Task prompt:
Among the entries below, find the lines with the word "degrees" and return them.

(Data entries)
········

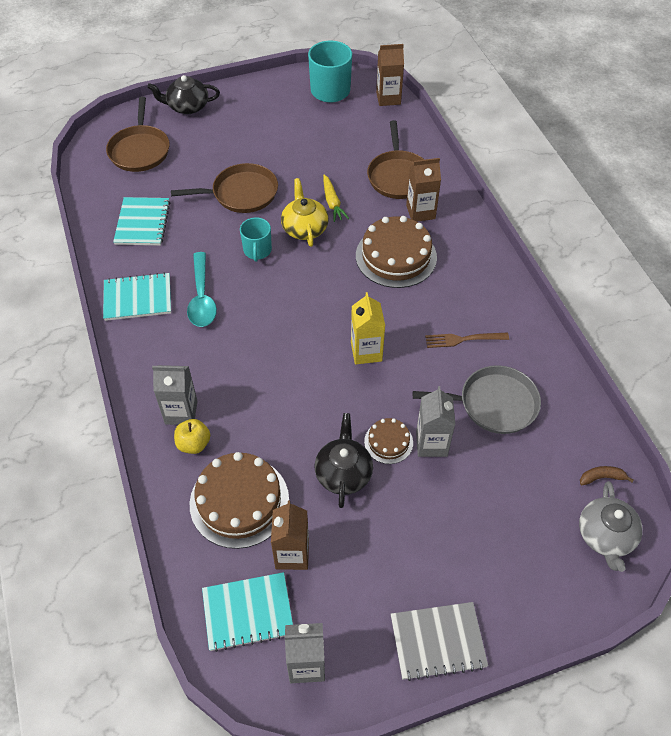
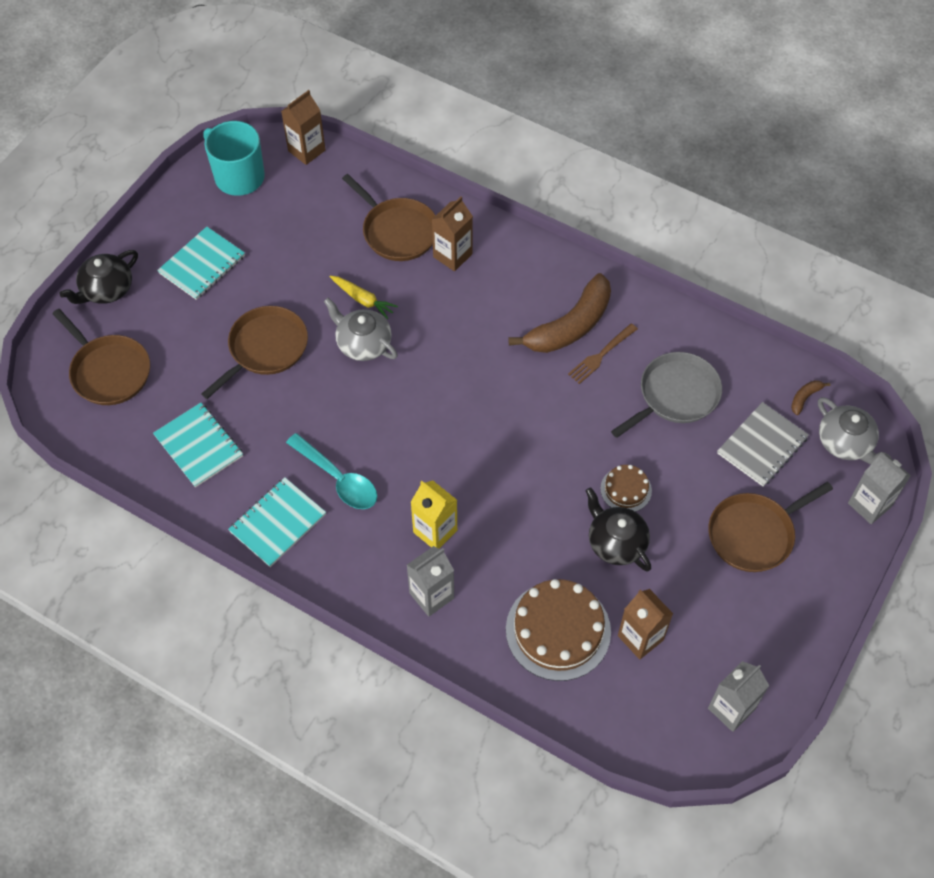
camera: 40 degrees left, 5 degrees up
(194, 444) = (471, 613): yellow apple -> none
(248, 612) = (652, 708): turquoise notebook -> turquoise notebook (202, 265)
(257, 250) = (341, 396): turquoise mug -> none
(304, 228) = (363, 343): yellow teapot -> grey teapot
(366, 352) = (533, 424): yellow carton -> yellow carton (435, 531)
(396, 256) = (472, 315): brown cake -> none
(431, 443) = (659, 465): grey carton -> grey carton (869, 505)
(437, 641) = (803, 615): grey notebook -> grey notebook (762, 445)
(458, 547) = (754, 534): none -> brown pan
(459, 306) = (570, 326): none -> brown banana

········

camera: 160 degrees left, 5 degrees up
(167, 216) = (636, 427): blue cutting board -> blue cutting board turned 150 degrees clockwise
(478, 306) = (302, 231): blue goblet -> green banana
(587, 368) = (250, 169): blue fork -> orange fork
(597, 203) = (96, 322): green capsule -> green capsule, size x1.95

········

Your solution:
camera: 40 degrees left, 5 degrees up
camera: 160 degrees left, 5 degrees up
(167, 216) = (636, 427): blue cutting board -> blue cutting board turned 150 degrees clockwise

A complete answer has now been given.